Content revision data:
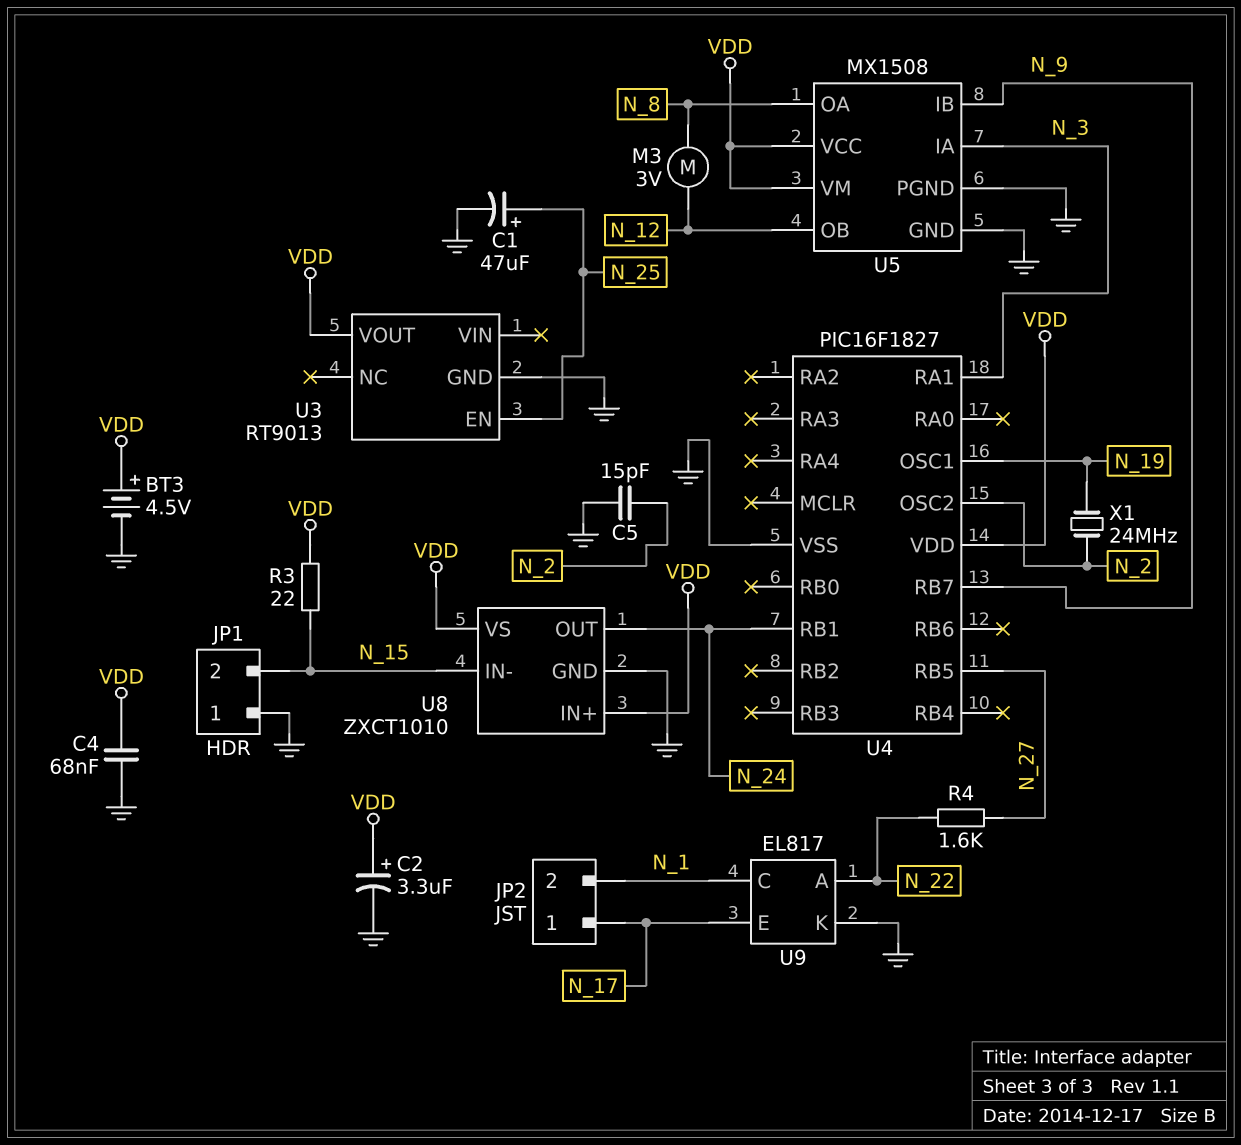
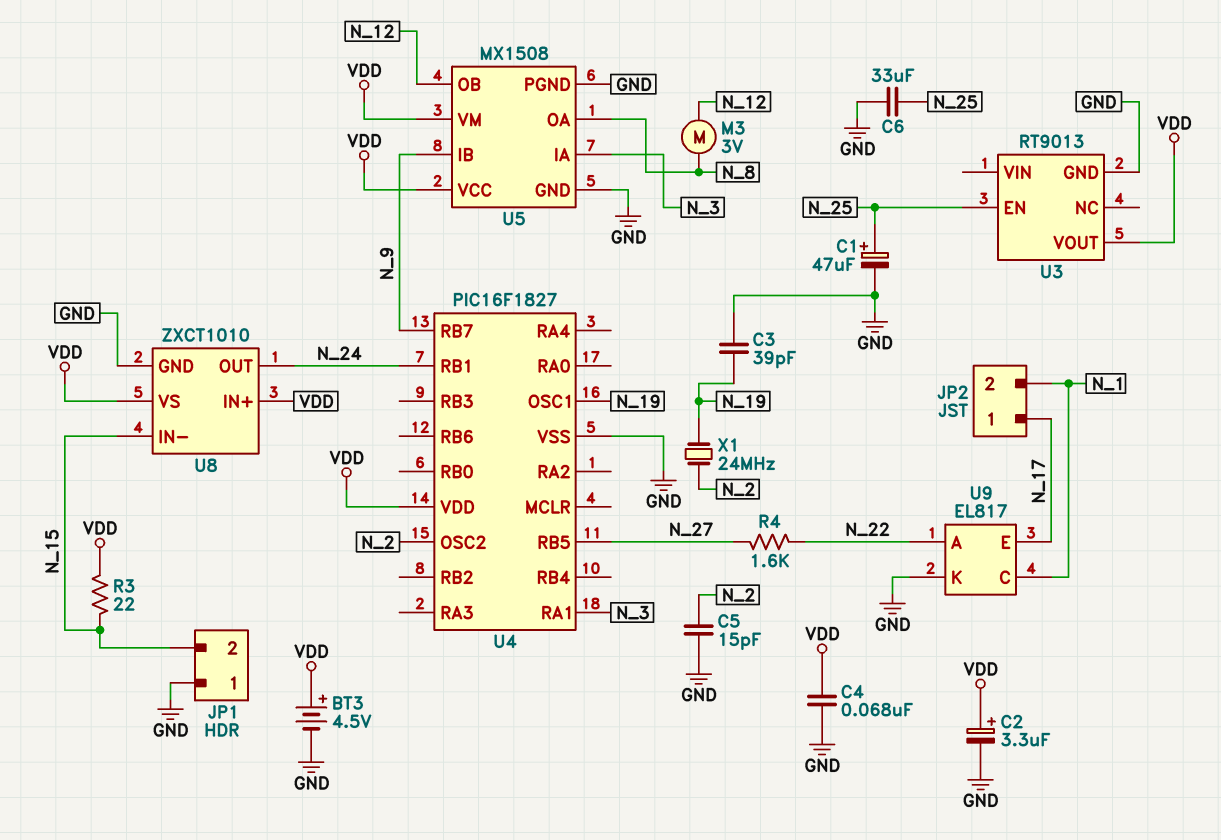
C3: none -> 39pF (GND, N_19)
C6: none -> 33uF (GND, N_25)

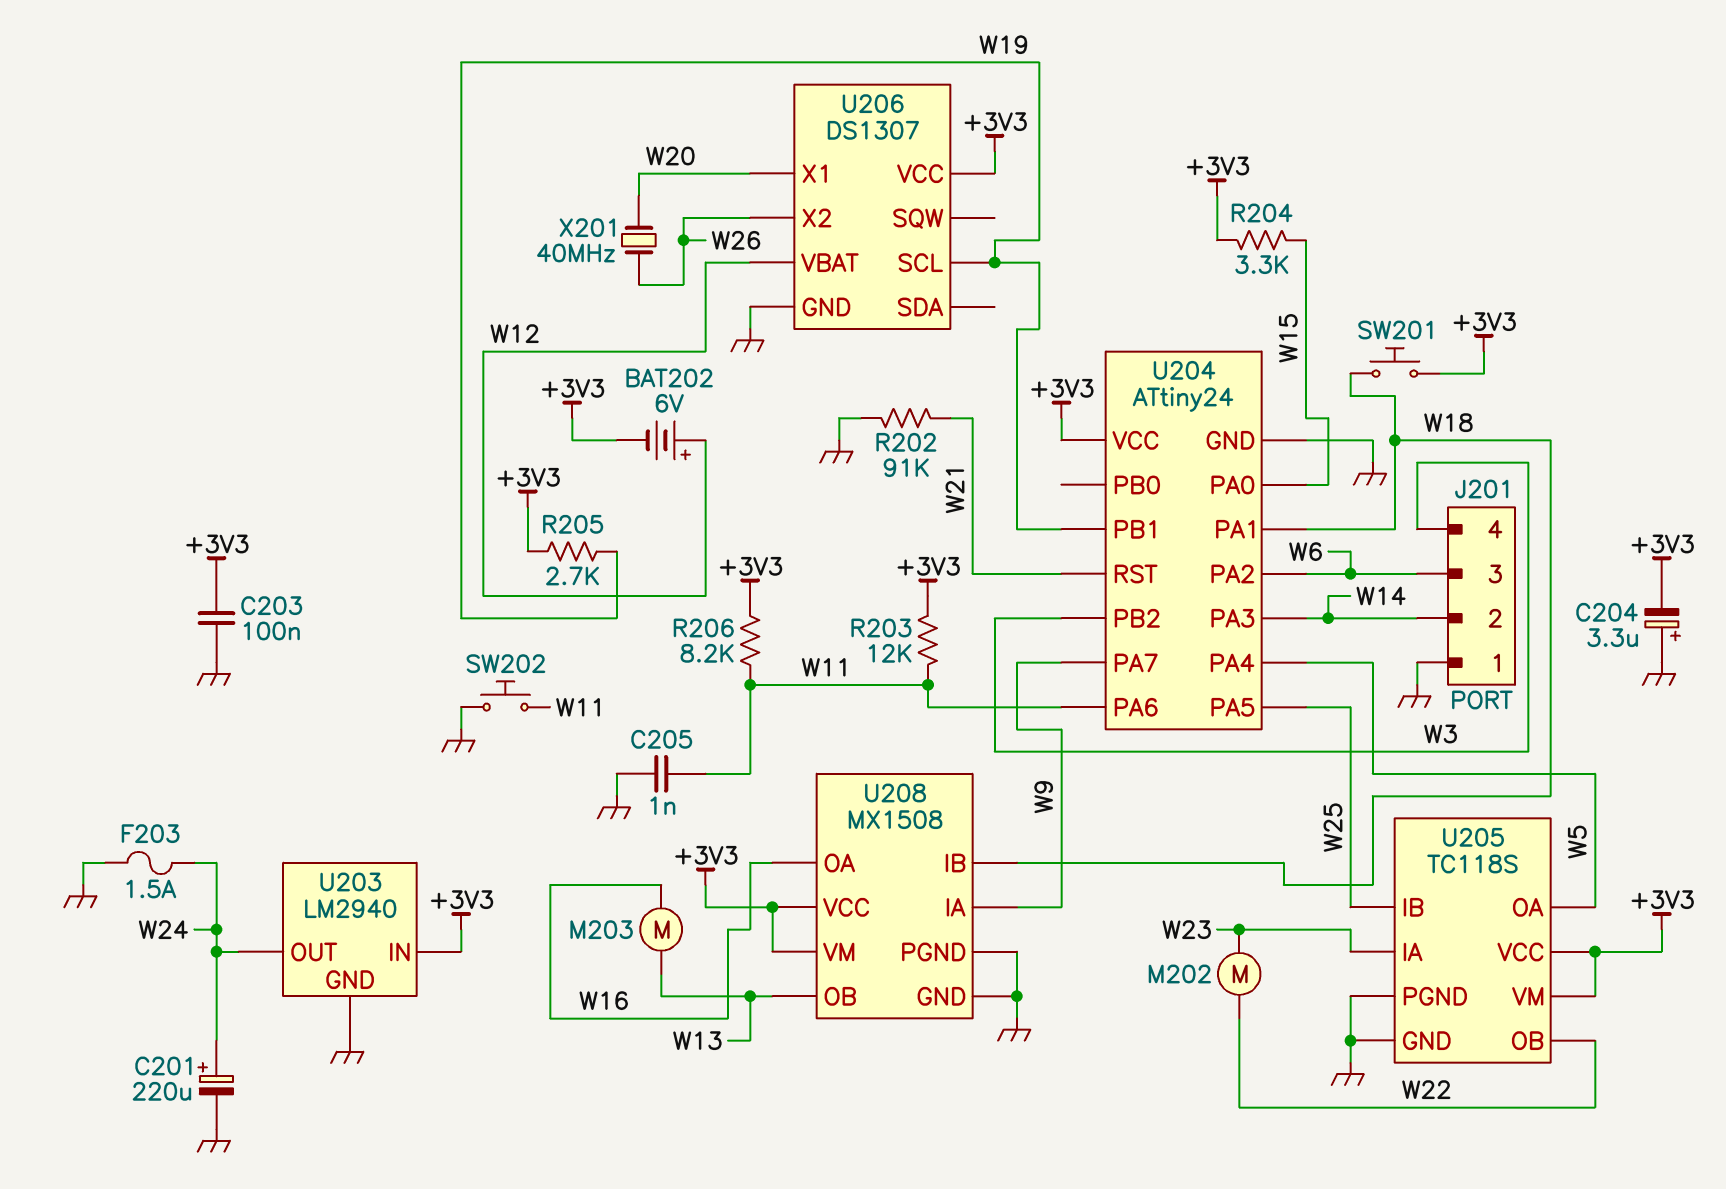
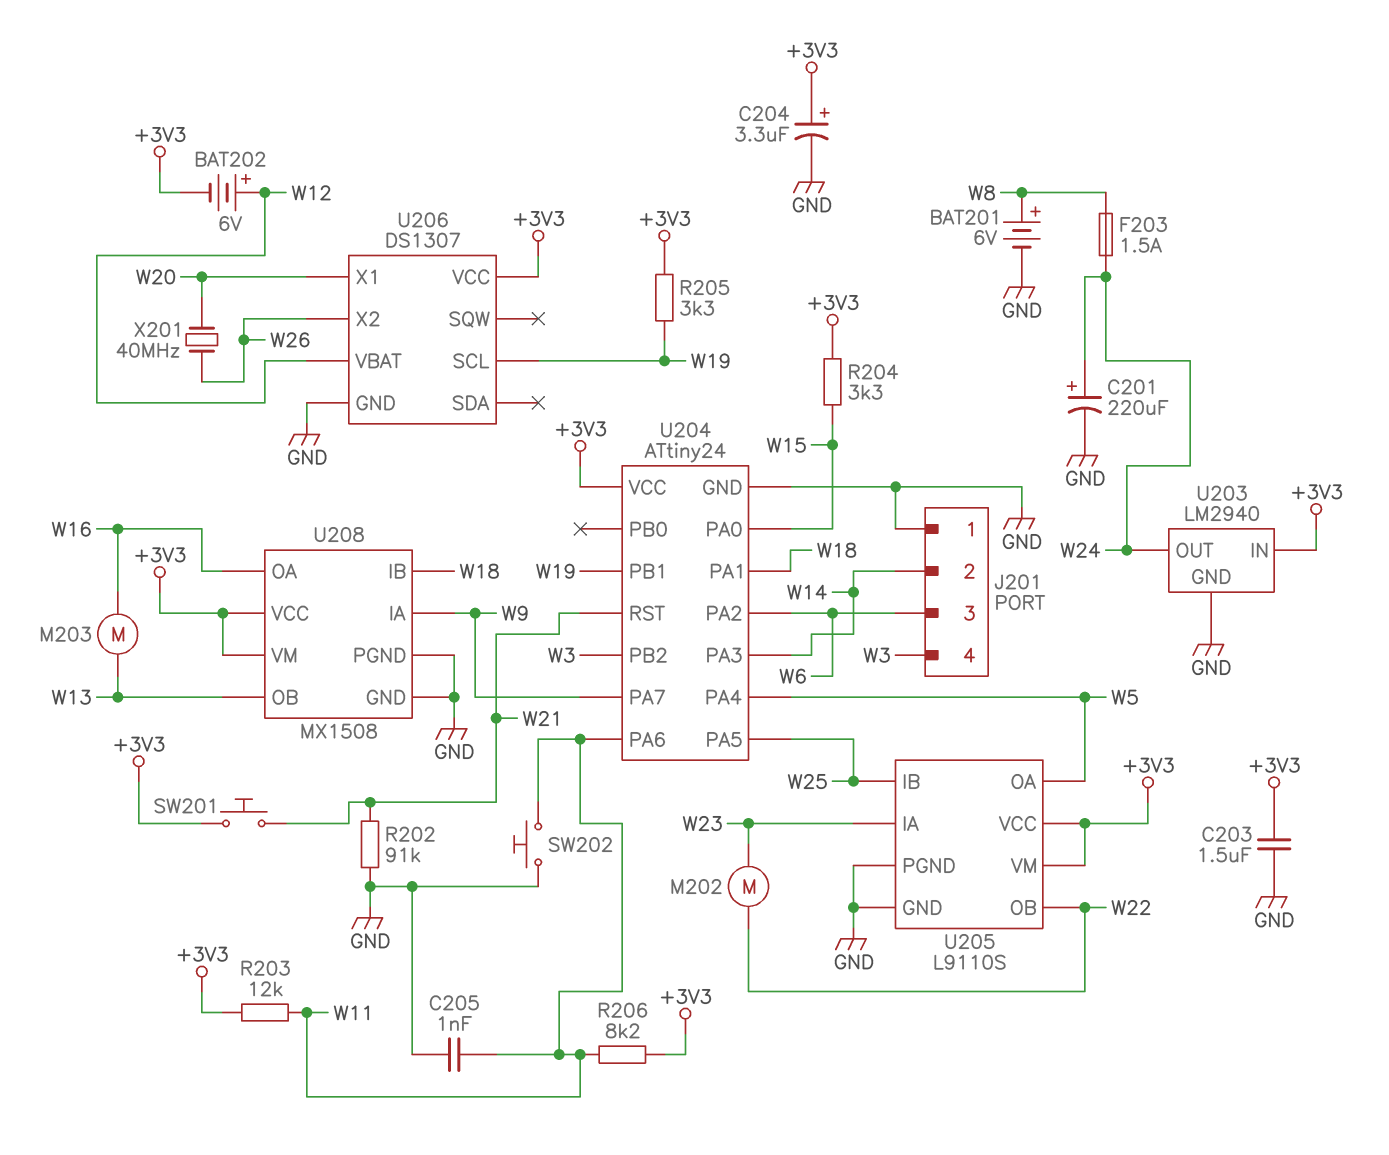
BAT201: none -> 6V (plus W8, minus GND)
C203: 100nF (+3V3, GND) -> 1.5uF (+3V3, GND)
C204: 3.3uF (plus GND, minus +3V3) -> 3.3uF (plus +3V3, minus GND)
F203: 1.5A (GND, W24) -> 1.5A (W8, W24)
R205: 2.7k (+3V3, W19) -> 3.3k (+3V3, W19)
SW201: button (+3V3, W18) -> button (+3V3, W21)
U205: TC118S -> L9110S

Task objective: Would you copy, unchanged, the stretch of the records above that begins at the line containing "BAT201: none -> 6V (plus W8, minus GND)" and ends at the line containing "R205: 2.7k (+3V3, W19) -> 3.3k (+3V3, W19)", and only that?

Solution to this problem:
BAT201: none -> 6V (plus W8, minus GND)
C203: 100nF (+3V3, GND) -> 1.5uF (+3V3, GND)
C204: 3.3uF (plus GND, minus +3V3) -> 3.3uF (plus +3V3, minus GND)
F203: 1.5A (GND, W24) -> 1.5A (W8, W24)
R205: 2.7k (+3V3, W19) -> 3.3k (+3V3, W19)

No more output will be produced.